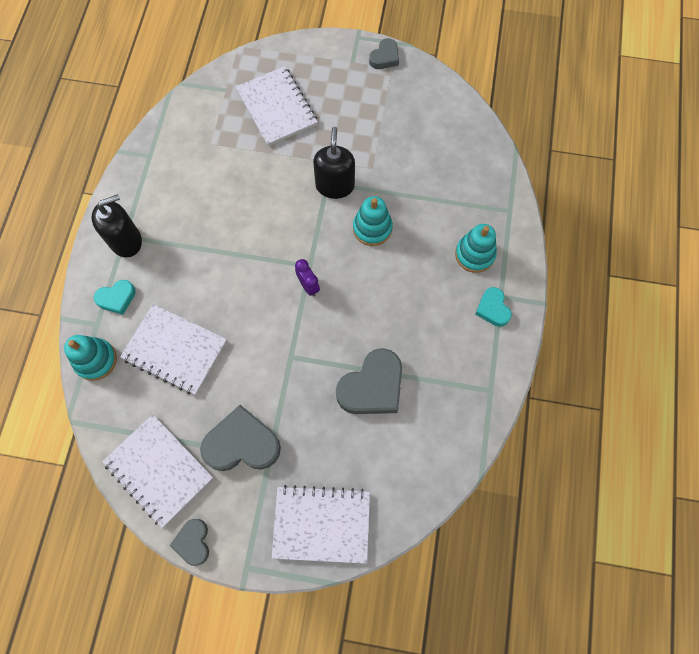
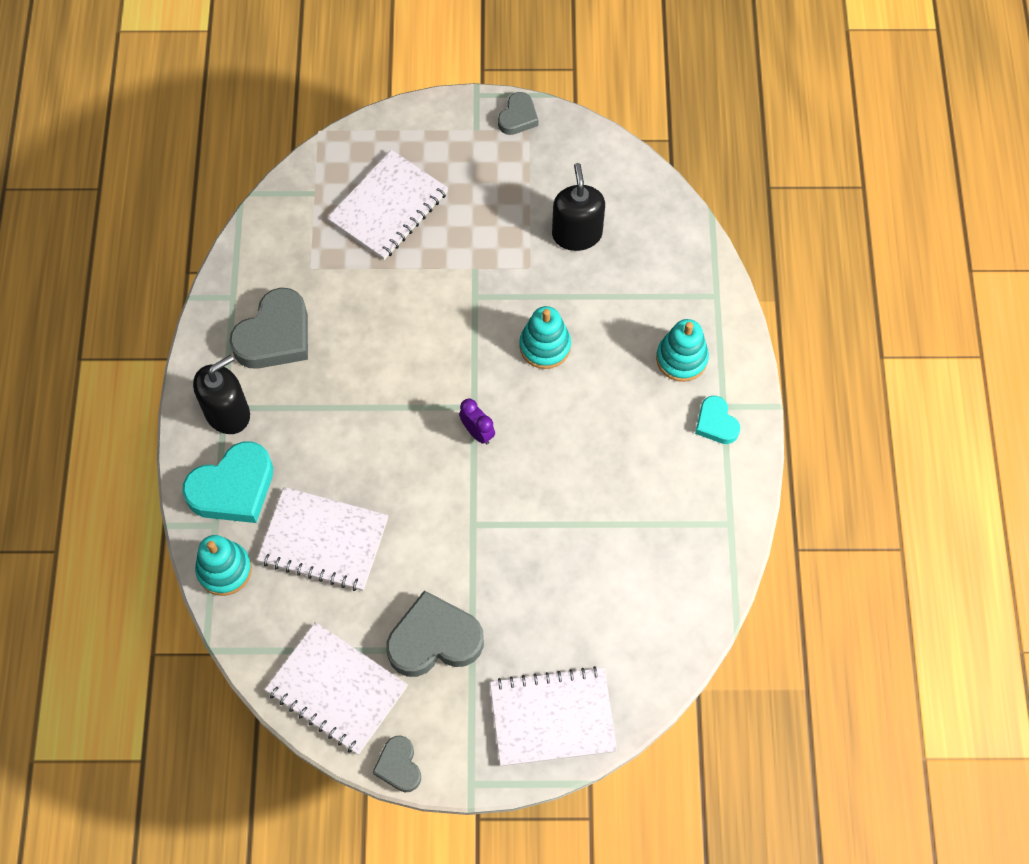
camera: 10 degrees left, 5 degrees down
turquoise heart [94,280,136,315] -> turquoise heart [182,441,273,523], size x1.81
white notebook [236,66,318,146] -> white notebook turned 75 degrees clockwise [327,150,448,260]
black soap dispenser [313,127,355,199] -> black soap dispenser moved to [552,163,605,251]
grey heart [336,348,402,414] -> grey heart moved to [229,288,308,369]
==
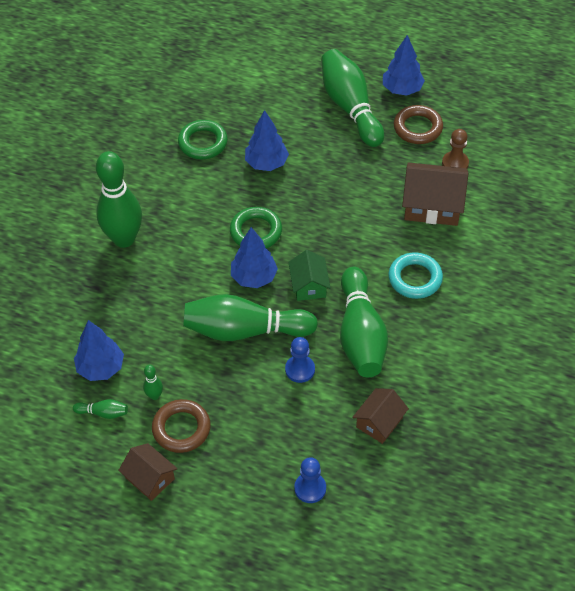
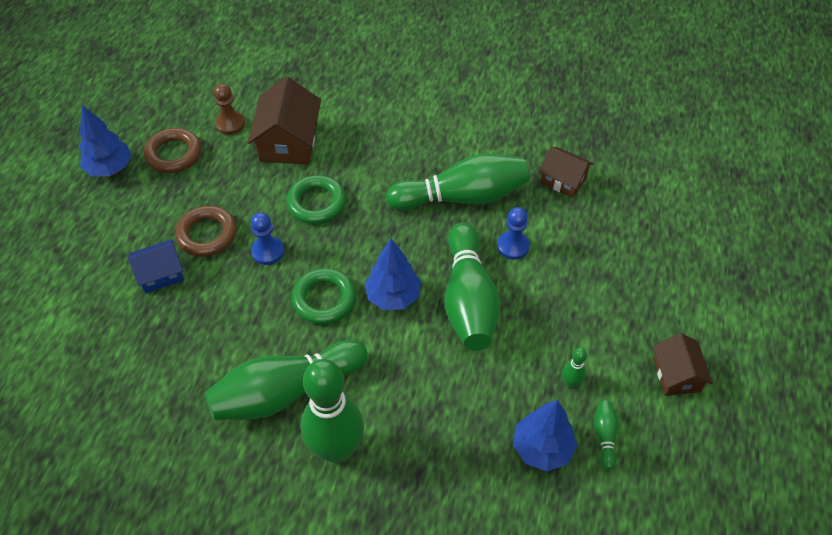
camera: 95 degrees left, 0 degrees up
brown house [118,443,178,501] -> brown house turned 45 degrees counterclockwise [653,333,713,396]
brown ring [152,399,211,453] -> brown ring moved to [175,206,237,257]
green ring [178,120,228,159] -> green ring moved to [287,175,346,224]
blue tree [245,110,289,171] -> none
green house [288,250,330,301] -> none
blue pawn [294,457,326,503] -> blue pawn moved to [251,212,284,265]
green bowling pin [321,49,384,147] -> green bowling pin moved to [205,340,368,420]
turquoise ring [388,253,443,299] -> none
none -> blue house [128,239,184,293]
==
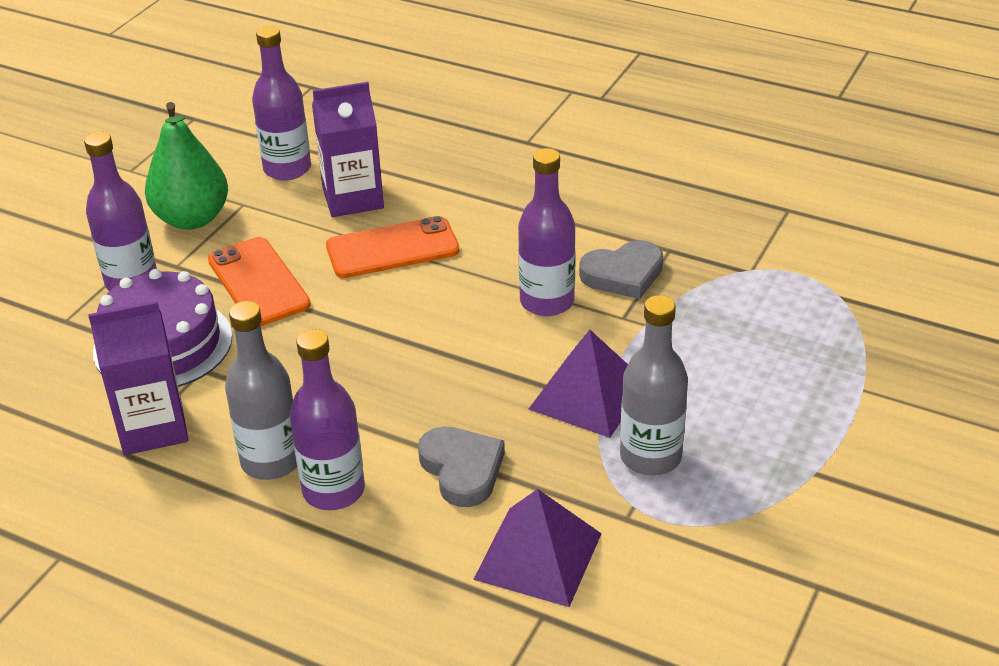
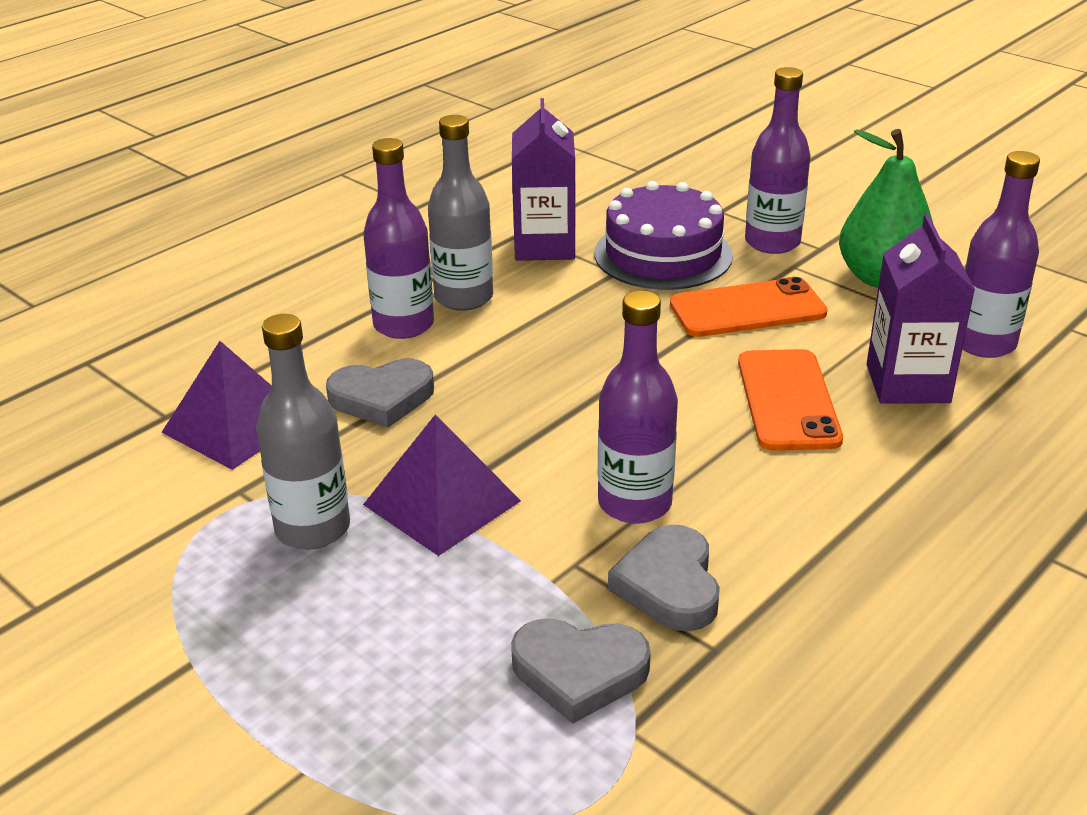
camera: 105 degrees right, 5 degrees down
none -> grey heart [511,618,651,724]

YOUR INSTRUCTIONS =
What you return must be the lines above that run from the line with "brown house [118,443,178,501]" to the line with "none -> blue house [128,239,184,293]", inclusive, each copied exactly.

THE ANSWER =
brown house [118,443,178,501] -> brown house turned 45 degrees counterclockwise [653,333,713,396]
brown ring [152,399,211,453] -> brown ring moved to [175,206,237,257]
green ring [178,120,228,159] -> green ring moved to [287,175,346,224]
blue tree [245,110,289,171] -> none
green house [288,250,330,301] -> none
blue pawn [294,457,326,503] -> blue pawn moved to [251,212,284,265]
green bowling pin [321,49,384,147] -> green bowling pin moved to [205,340,368,420]
turquoise ring [388,253,443,299] -> none
none -> blue house [128,239,184,293]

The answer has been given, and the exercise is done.